▼

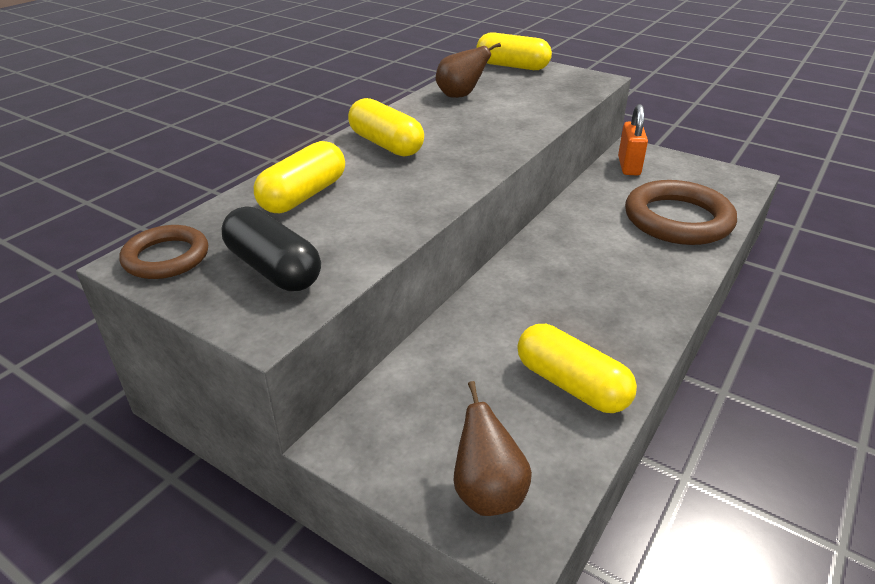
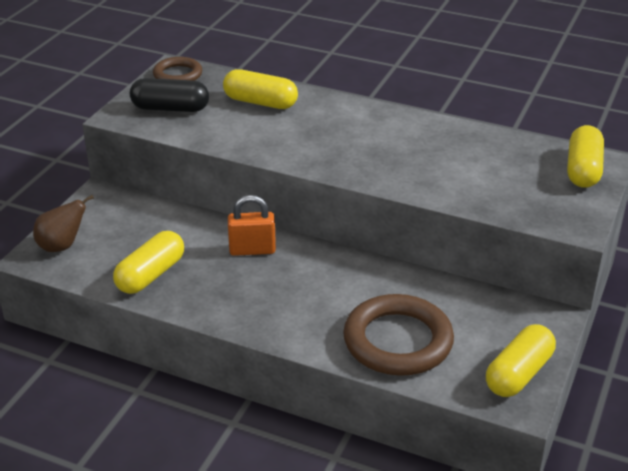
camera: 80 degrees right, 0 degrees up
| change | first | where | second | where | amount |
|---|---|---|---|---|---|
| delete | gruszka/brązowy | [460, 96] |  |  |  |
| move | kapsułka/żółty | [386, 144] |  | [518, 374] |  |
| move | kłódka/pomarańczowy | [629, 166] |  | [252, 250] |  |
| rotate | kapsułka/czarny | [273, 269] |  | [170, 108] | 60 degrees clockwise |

▲

> [TASK ITEM]: Retype the records above exactly, pictures omitted.

> [EXERCISE SOLUTION]:
camera: 80 degrees right, 0 degrees up
| change | first | where | second | where | amount |
|---|---|---|---|---|---|
| delete | gruszka/brązowy | [460, 96] |  |  |  |
| move | kapsułka/żółty | [386, 144] |  | [518, 374] |  |
| move | kłódka/pomarańczowy | [629, 166] |  | [252, 250] |  |
| rotate | kapsułka/czarny | [273, 269] |  | [170, 108] | 60 degrees clockwise |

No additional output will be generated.